Give the entries below again, word for word, and leave out the images.

Spatial reasoning data

==========

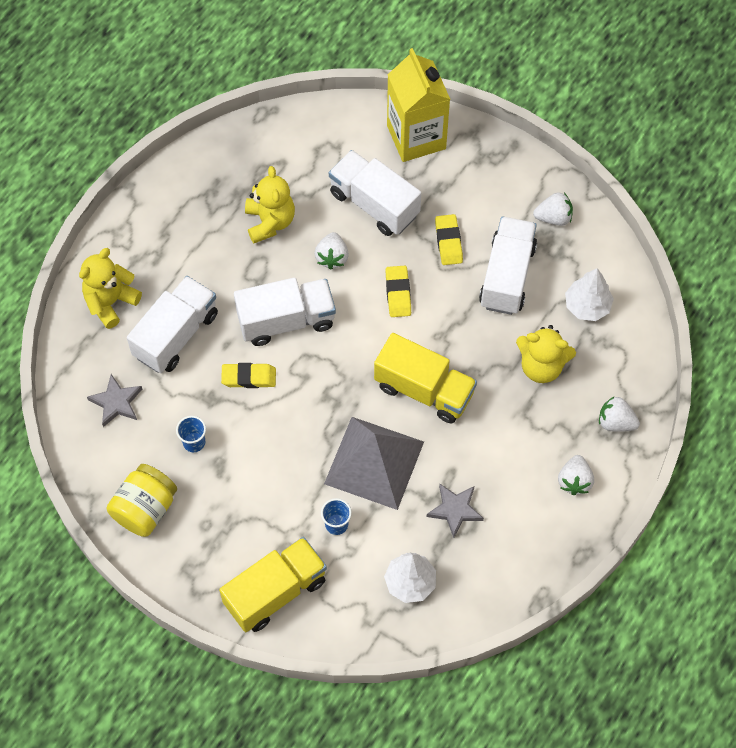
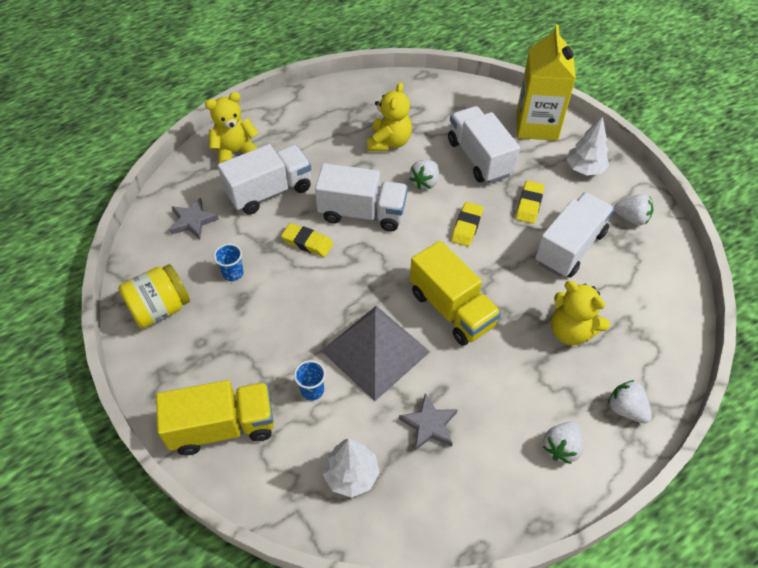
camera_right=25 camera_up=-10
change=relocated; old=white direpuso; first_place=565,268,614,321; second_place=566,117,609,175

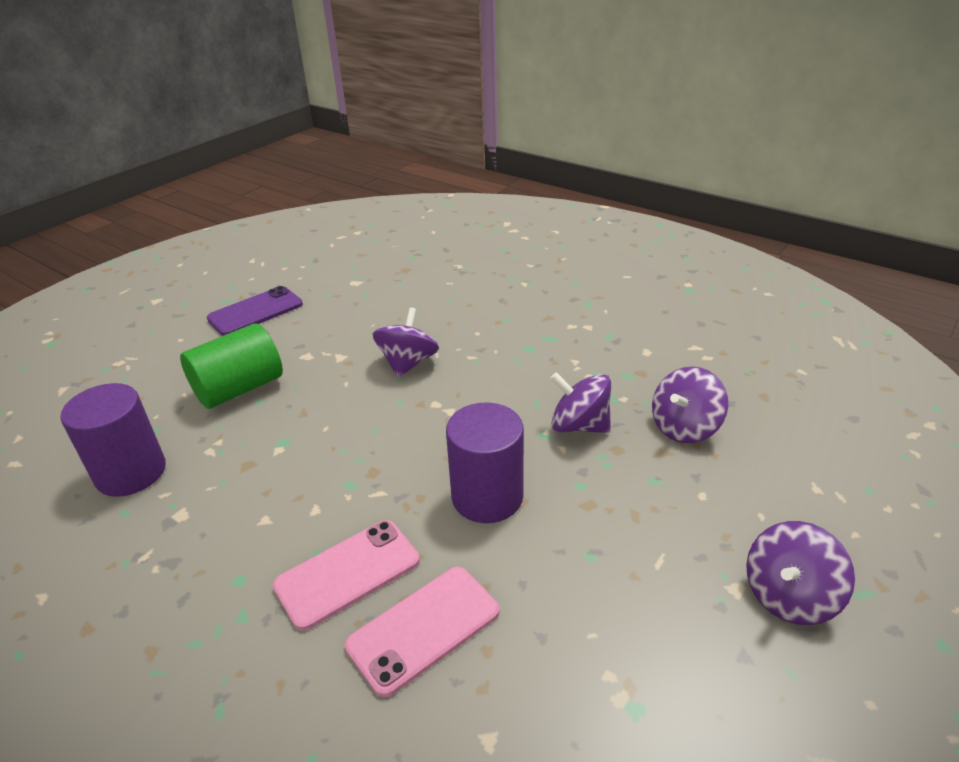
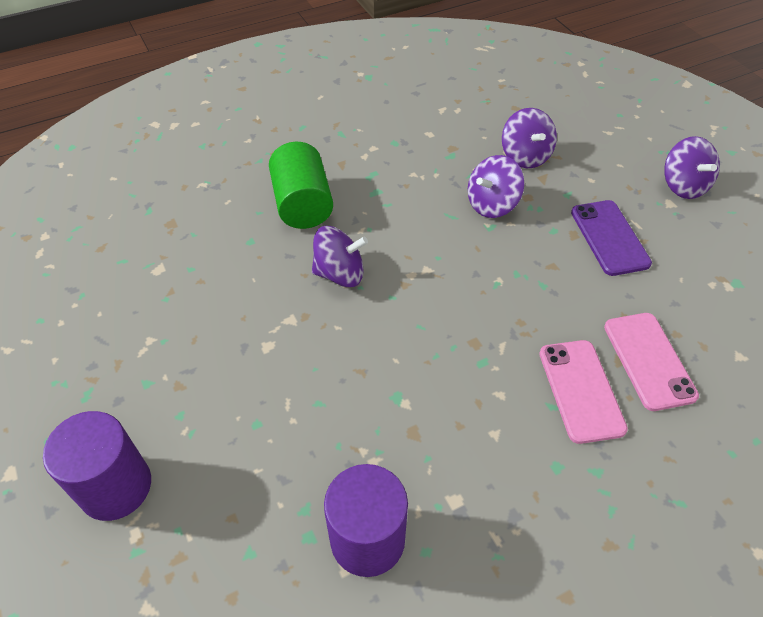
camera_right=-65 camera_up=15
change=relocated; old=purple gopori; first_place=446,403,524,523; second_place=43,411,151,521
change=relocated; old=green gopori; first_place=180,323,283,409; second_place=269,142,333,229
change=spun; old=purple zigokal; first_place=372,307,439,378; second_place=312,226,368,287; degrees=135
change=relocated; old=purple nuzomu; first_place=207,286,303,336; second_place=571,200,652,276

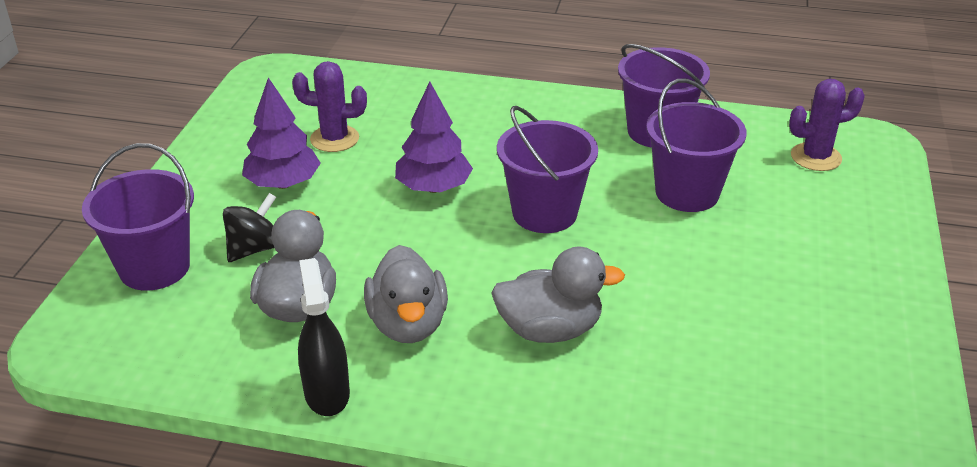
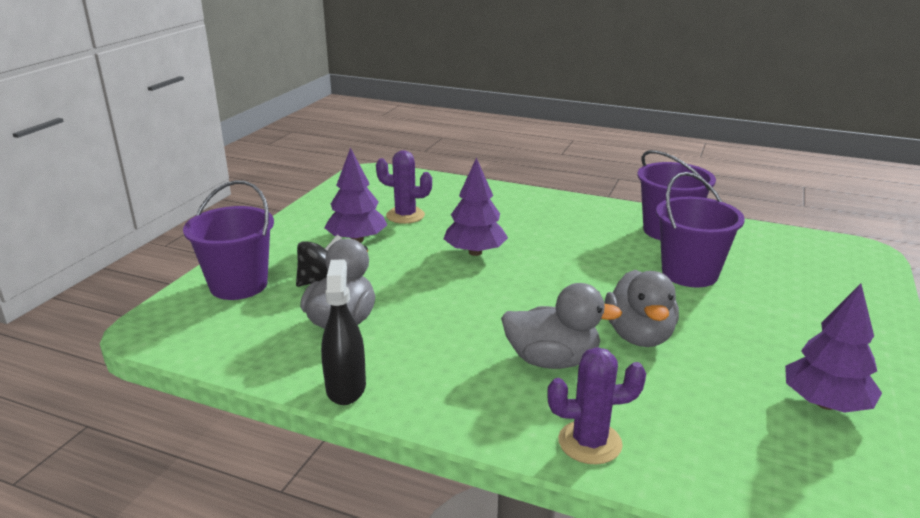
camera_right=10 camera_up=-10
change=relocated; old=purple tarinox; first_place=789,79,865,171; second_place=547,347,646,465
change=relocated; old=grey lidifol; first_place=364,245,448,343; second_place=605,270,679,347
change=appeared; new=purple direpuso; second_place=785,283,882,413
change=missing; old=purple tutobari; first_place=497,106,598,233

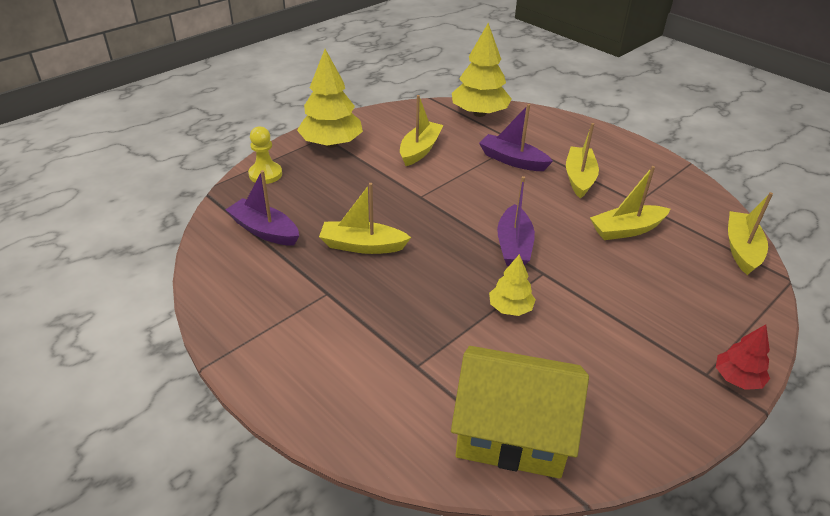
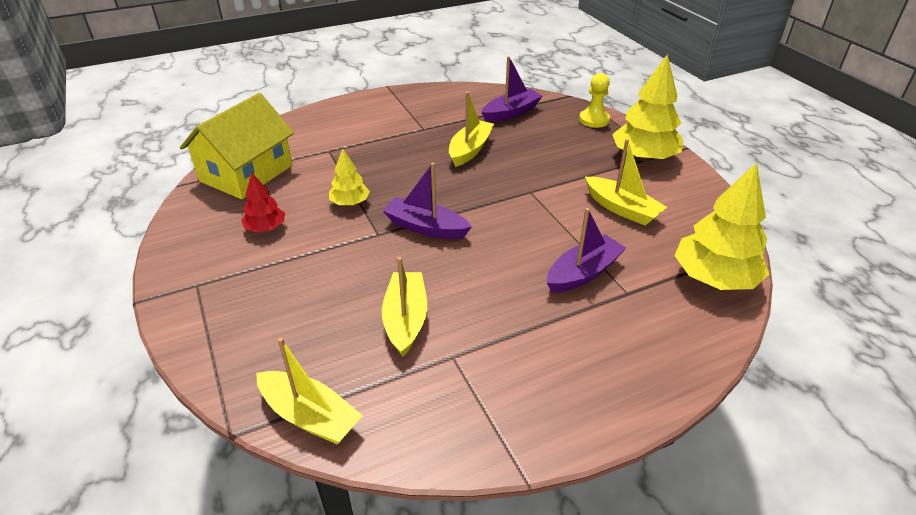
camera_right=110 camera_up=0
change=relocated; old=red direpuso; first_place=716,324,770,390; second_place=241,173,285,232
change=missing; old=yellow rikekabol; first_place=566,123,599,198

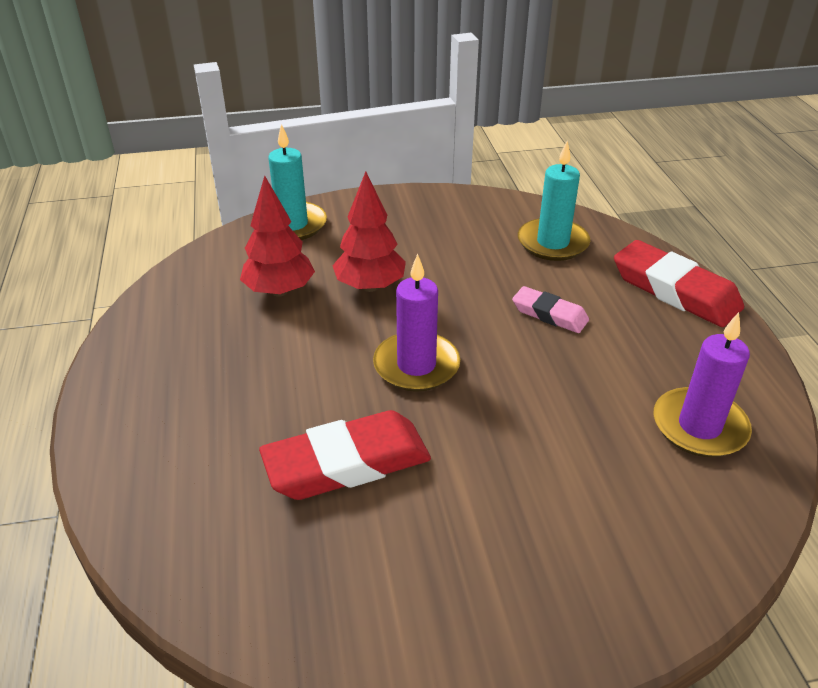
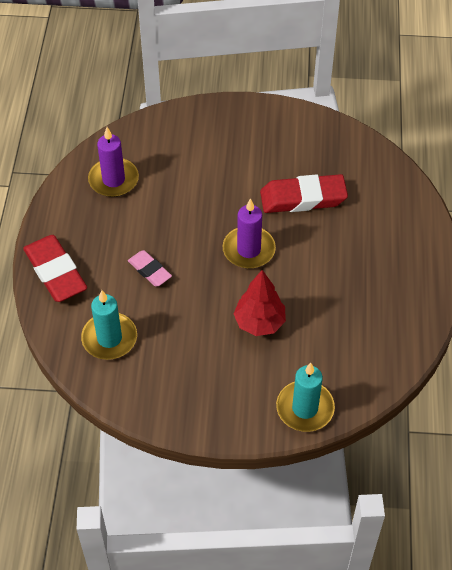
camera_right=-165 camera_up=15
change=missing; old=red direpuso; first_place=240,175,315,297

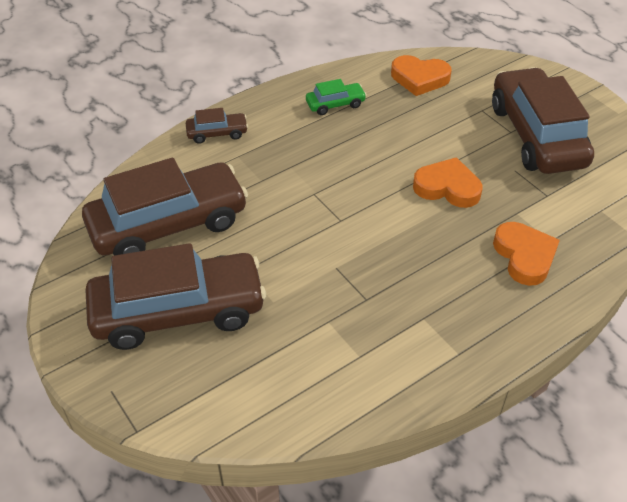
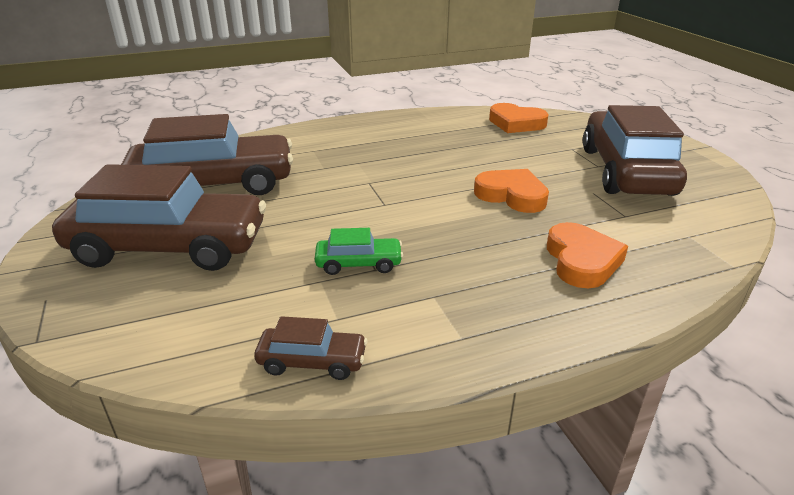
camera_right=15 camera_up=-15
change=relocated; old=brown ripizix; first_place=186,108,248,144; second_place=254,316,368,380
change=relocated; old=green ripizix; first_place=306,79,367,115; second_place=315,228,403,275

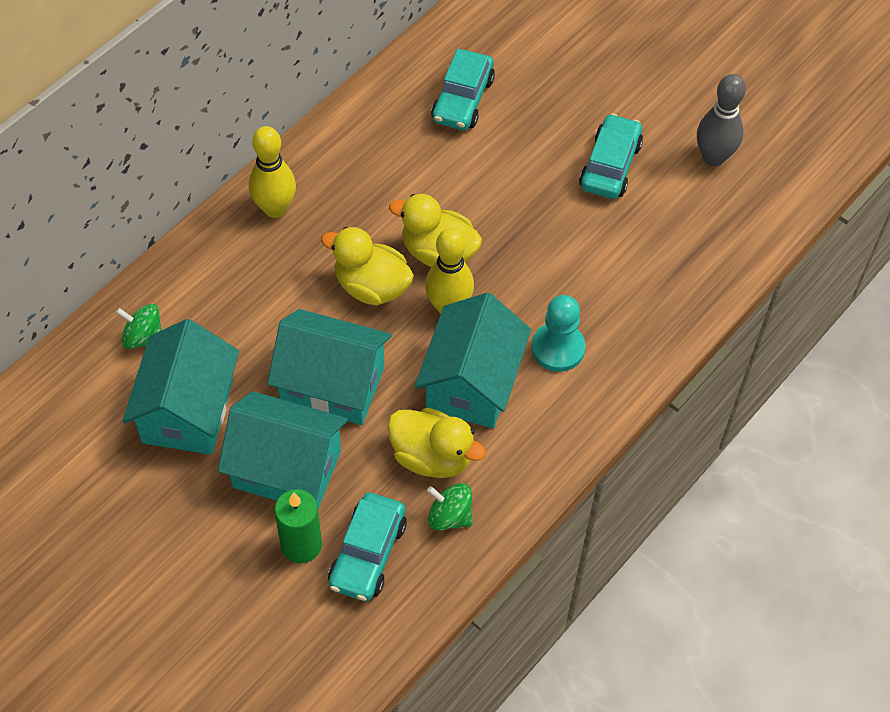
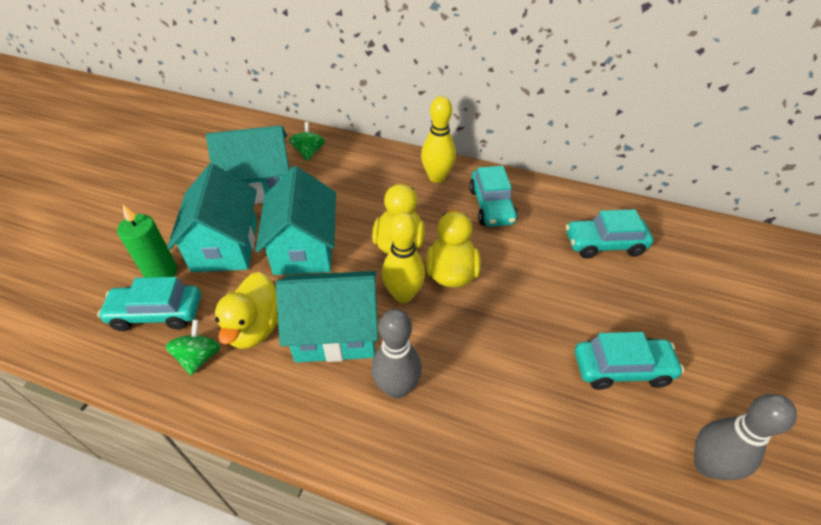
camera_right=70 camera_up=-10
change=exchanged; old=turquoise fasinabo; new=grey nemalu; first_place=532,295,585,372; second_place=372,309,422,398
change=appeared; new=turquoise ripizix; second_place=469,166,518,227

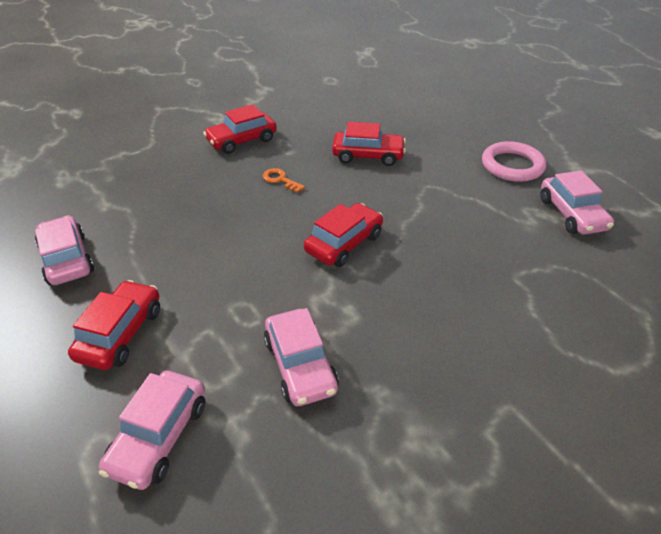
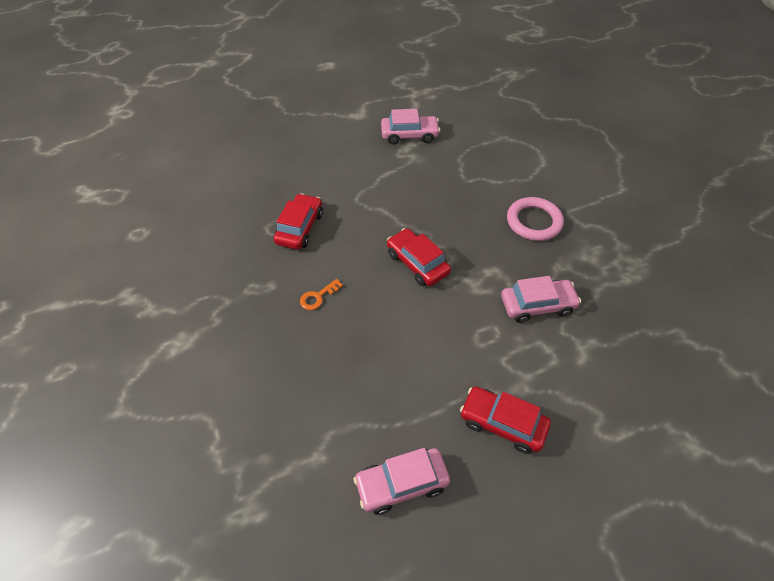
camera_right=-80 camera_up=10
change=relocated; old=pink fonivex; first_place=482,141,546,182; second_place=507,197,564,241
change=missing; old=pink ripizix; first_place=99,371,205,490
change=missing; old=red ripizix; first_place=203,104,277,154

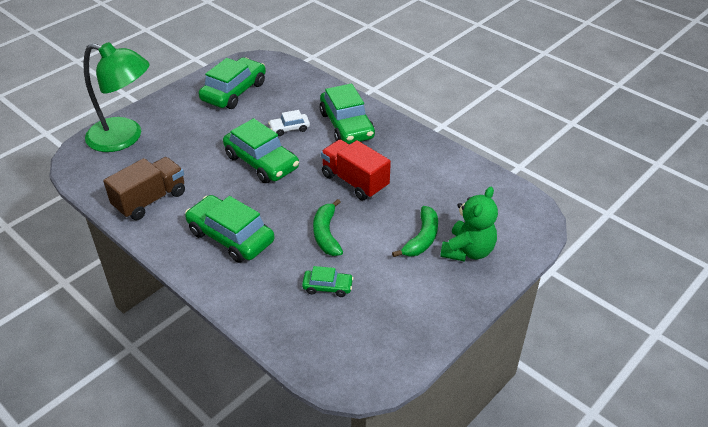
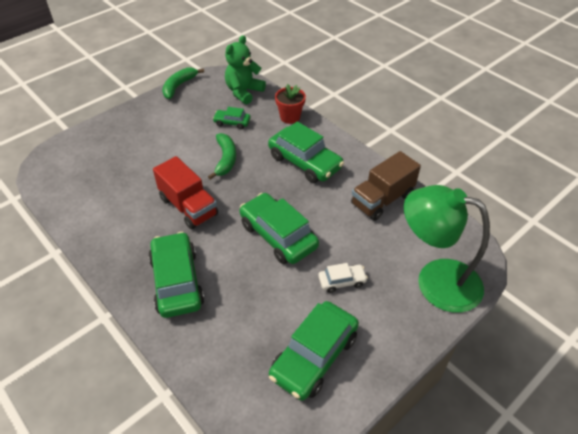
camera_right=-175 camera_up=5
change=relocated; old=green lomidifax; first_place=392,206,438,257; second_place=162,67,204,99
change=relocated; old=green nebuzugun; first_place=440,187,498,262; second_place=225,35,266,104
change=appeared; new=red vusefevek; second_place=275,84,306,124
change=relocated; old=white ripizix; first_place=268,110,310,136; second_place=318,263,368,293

==========

-- Response to the task --
camera_right=25 camera_up=-10
change=relocated; old=white direpuso; first_place=565,268,614,321; second_place=566,117,609,175

camera_right=-65 camera_up=15
change=relocated; old=purple gopori; first_place=446,403,524,523; second_place=43,411,151,521
change=relocated; old=green gopori; first_place=180,323,283,409; second_place=269,142,333,229
change=spun; old=purple zigokal; first_place=372,307,439,378; second_place=312,226,368,287; degrees=135
change=relocated; old=purple nuzomu; first_place=207,286,303,336; second_place=571,200,652,276

camera_right=10 camera_up=-10
change=relocated; old=purple tarinox; first_place=789,79,865,171; second_place=547,347,646,465
change=relocated; old=grey lidifol; first_place=364,245,448,343; second_place=605,270,679,347
change=appeared; new=purple direpuso; second_place=785,283,882,413
change=missing; old=purple tutobari; first_place=497,106,598,233

camera_right=110 camera_up=0
change=relocated; old=red direpuso; first_place=716,324,770,390; second_place=241,173,285,232
change=missing; old=yellow rikekabol; first_place=566,123,599,198

camera_right=-165 camera_up=15
change=missing; old=red direpuso; first_place=240,175,315,297

camera_right=15 camera_up=-15
change=relocated; old=brown ripizix; first_place=186,108,248,144; second_place=254,316,368,380
change=relocated; old=green ripizix; first_place=306,79,367,115; second_place=315,228,403,275

camera_right=70 camera_up=-10
change=exchanged; old=turquoise fasinabo; new=grey nemalu; first_place=532,295,585,372; second_place=372,309,422,398
change=appeared; new=turquoise ripizix; second_place=469,166,518,227

camera_right=-80 camera_up=10
change=relocated; old=pink fonivex; first_place=482,141,546,182; second_place=507,197,564,241
change=missing; old=pink ripizix; first_place=99,371,205,490
change=missing; old=red ripizix; first_place=203,104,277,154

camera_right=-175 camera_up=5
change=relocated; old=green lomidifax; first_place=392,206,438,257; second_place=162,67,204,99
change=relocated; old=green nebuzugun; first_place=440,187,498,262; second_place=225,35,266,104
change=appeared; new=red vusefevek; second_place=275,84,306,124
change=relocated; old=white ripizix; first_place=268,110,310,136; second_place=318,263,368,293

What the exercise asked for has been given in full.